(Before-and-after coordinate records)
■ ■ ■ ■
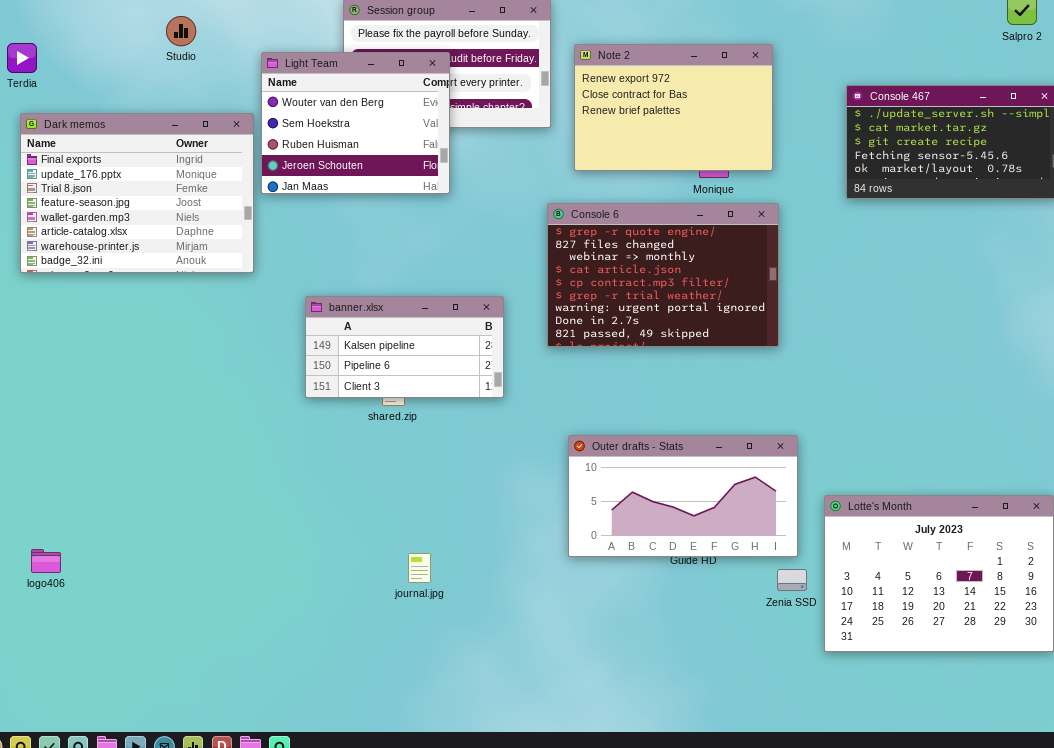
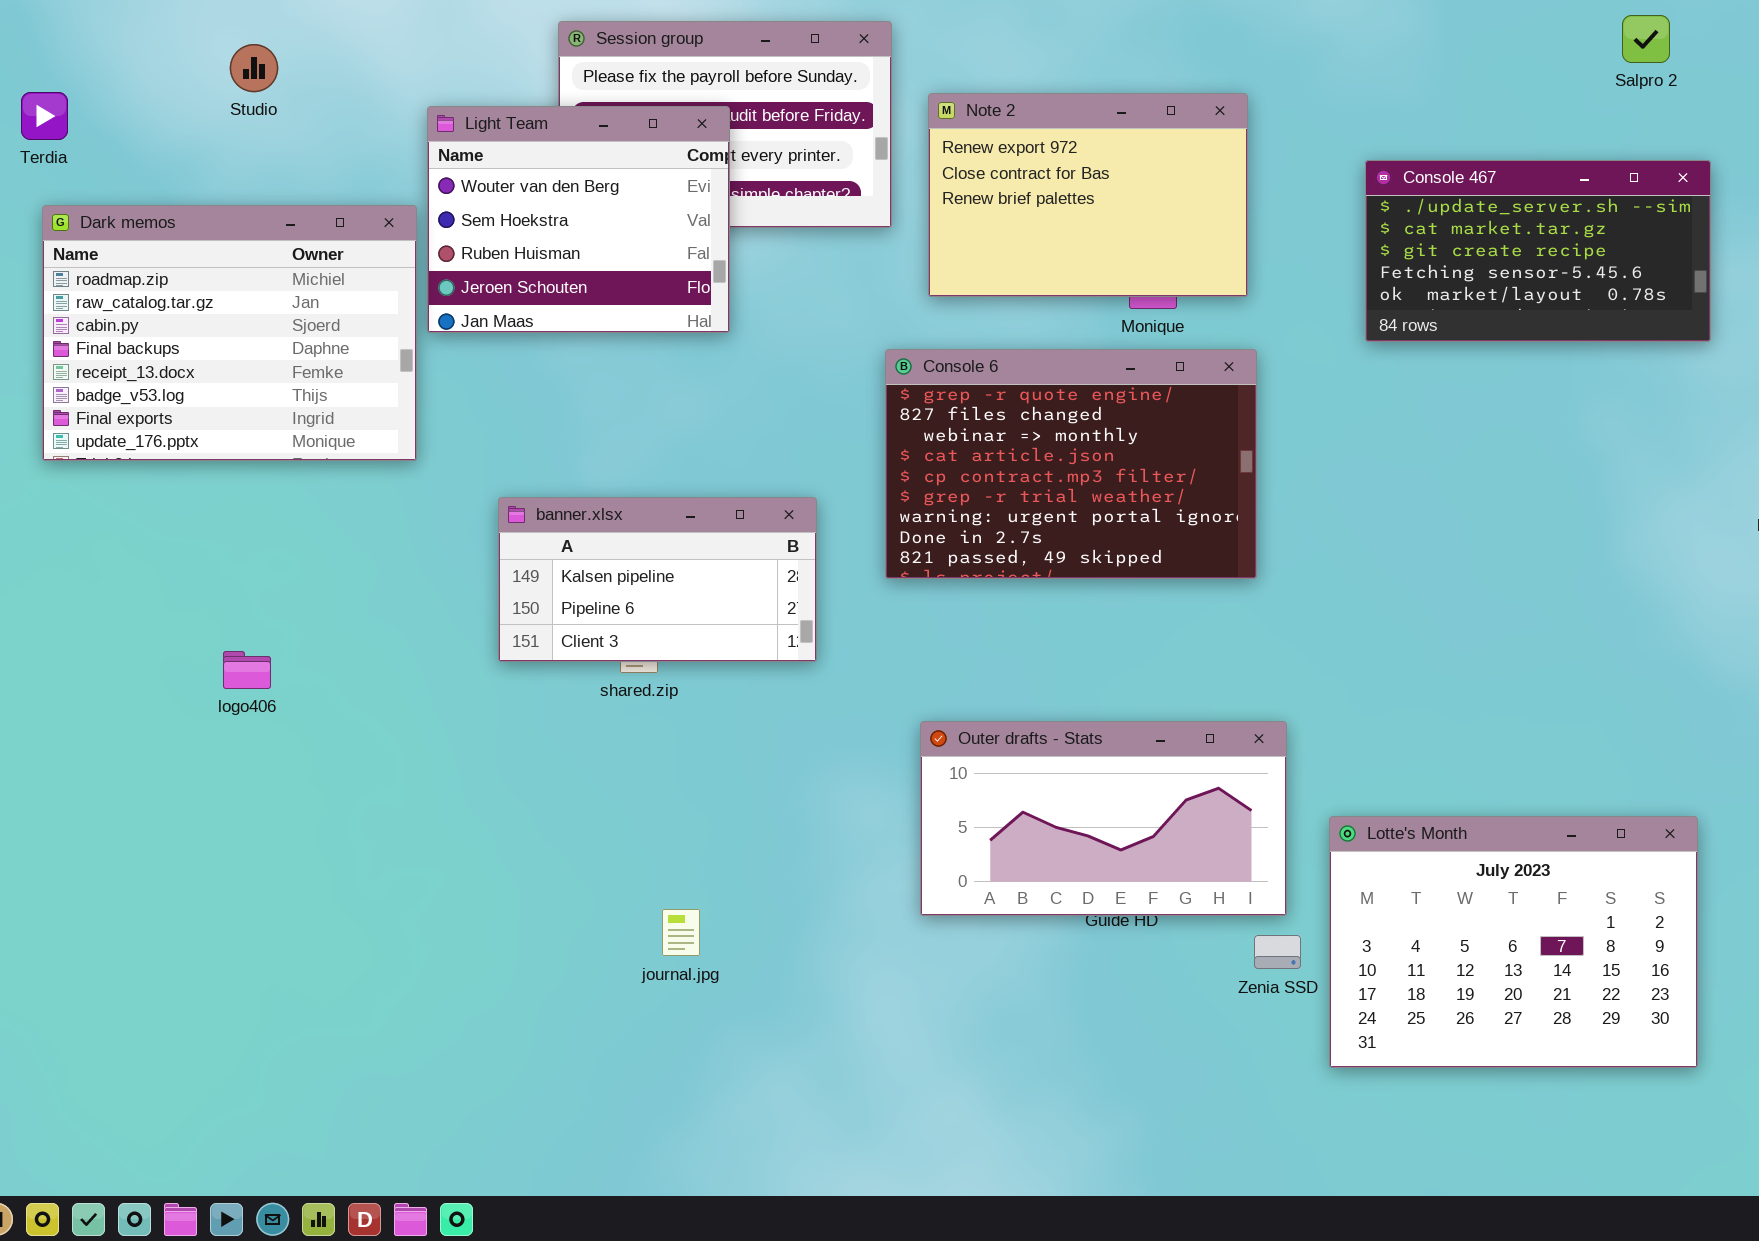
Studio: [166,16,196,46] -> [230,44,278,92], moved
Dark memos: [20,113,254,273] -> [42,205,417,461], scrolled up 6 rows
logo406: [31,549,61,573] -> [223,651,271,689], moved

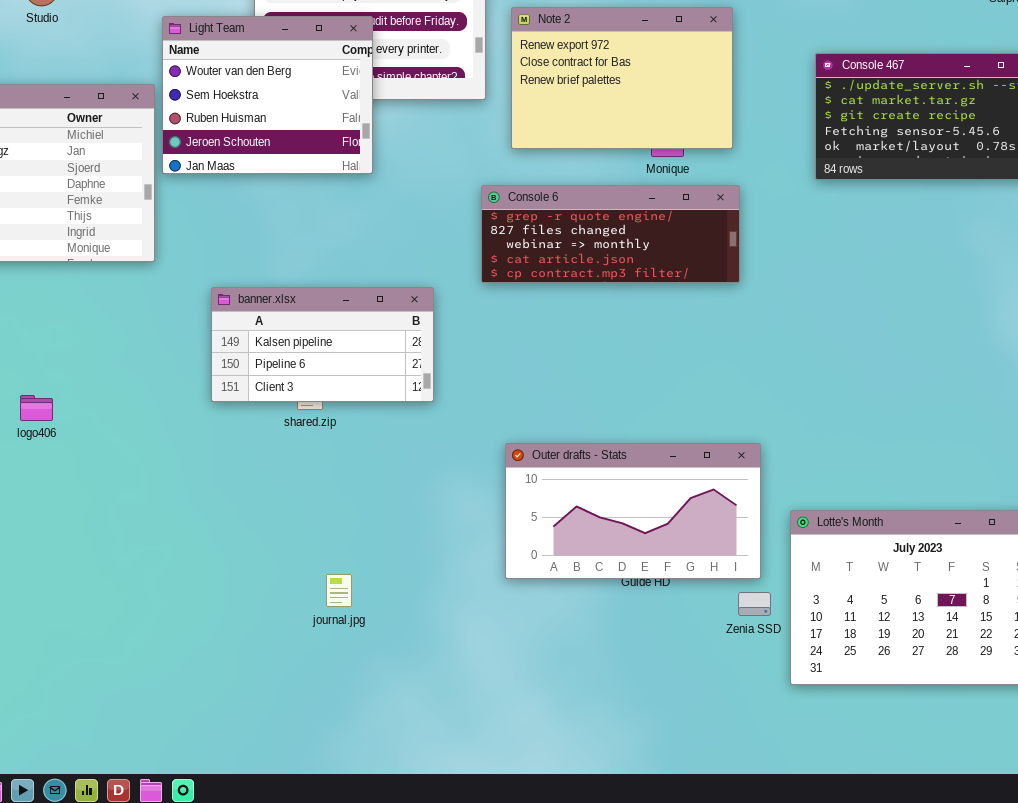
Console 6: [885,349,1257,579] -> [481,185,740,283], resized

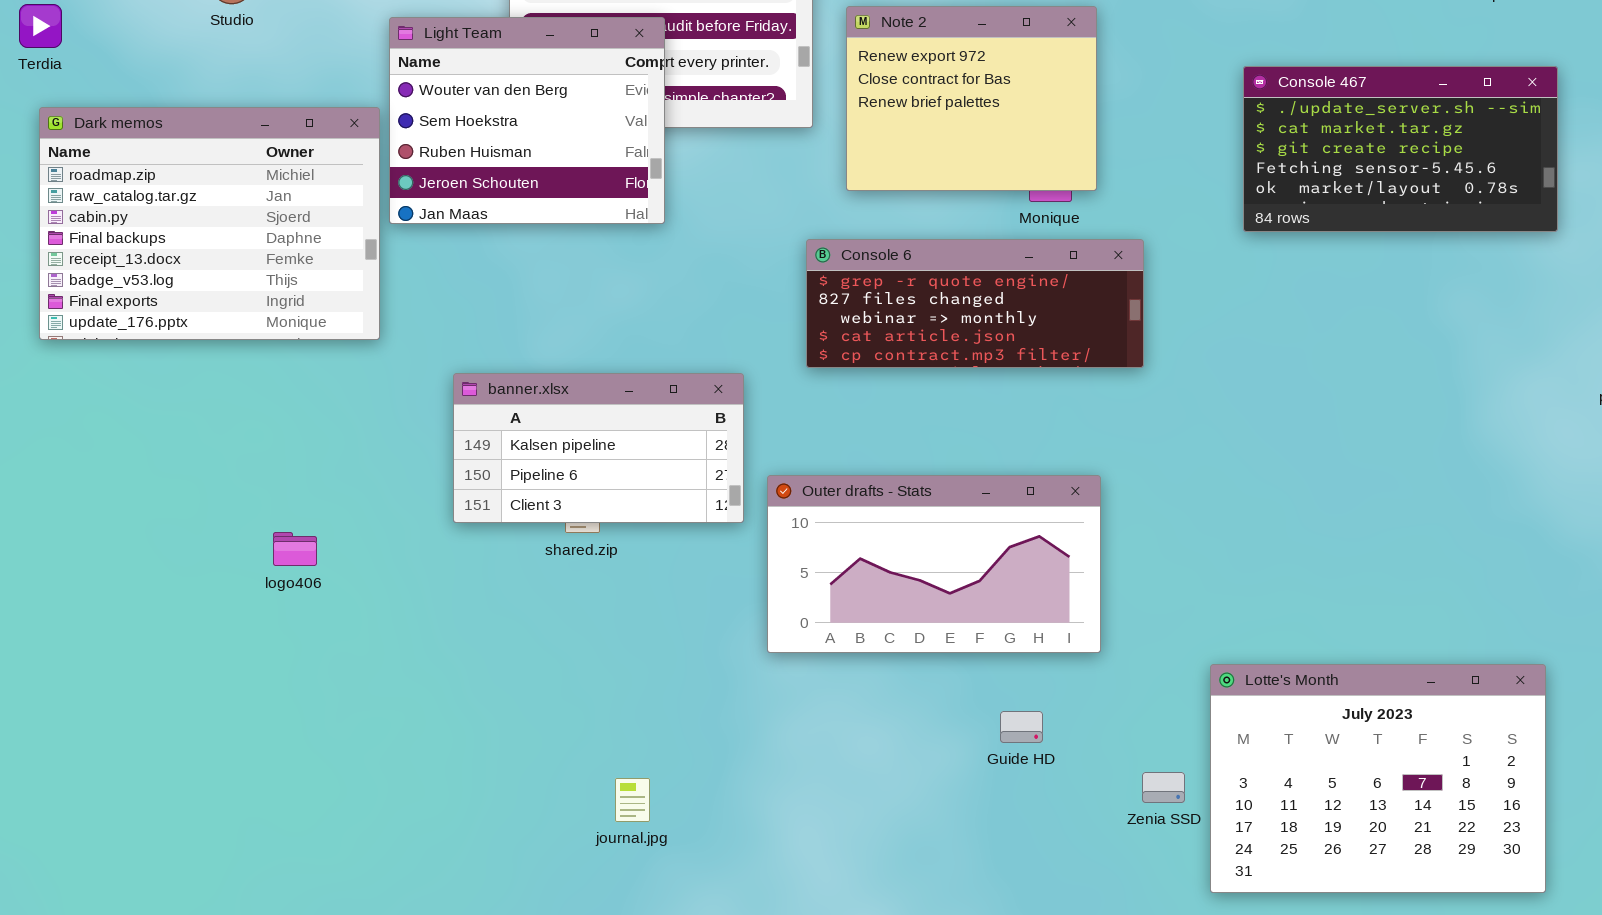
Note 2: [511,7,733,149] -> [846,6,1097,191], resized
logo406: [20,395,53,421] -> [273,532,317,566], moved
Outer drafts - Stats: [505,443,761,579] -> [767,475,1101,653], moved
journal.jpg: [326,574,352,607] -> [615,778,650,822], moved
■ ■ ■ ■
**Exercise prompt**
An exact copy of all entries is needed, with no pictures in it.

**Exercise response**
Studio: [166,16,196,46] -> [230,44,278,92], moved
Dark memos: [20,113,254,273] -> [42,205,417,461], scrolled up 6 rows
logo406: [31,549,61,573] -> [223,651,271,689], moved

Console 6: [885,349,1257,579] -> [481,185,740,283], resized

Note 2: [511,7,733,149] -> [846,6,1097,191], resized
logo406: [20,395,53,421] -> [273,532,317,566], moved
Outer drafts - Stats: [505,443,761,579] -> [767,475,1101,653], moved
journal.jpg: [326,574,352,607] -> [615,778,650,822], moved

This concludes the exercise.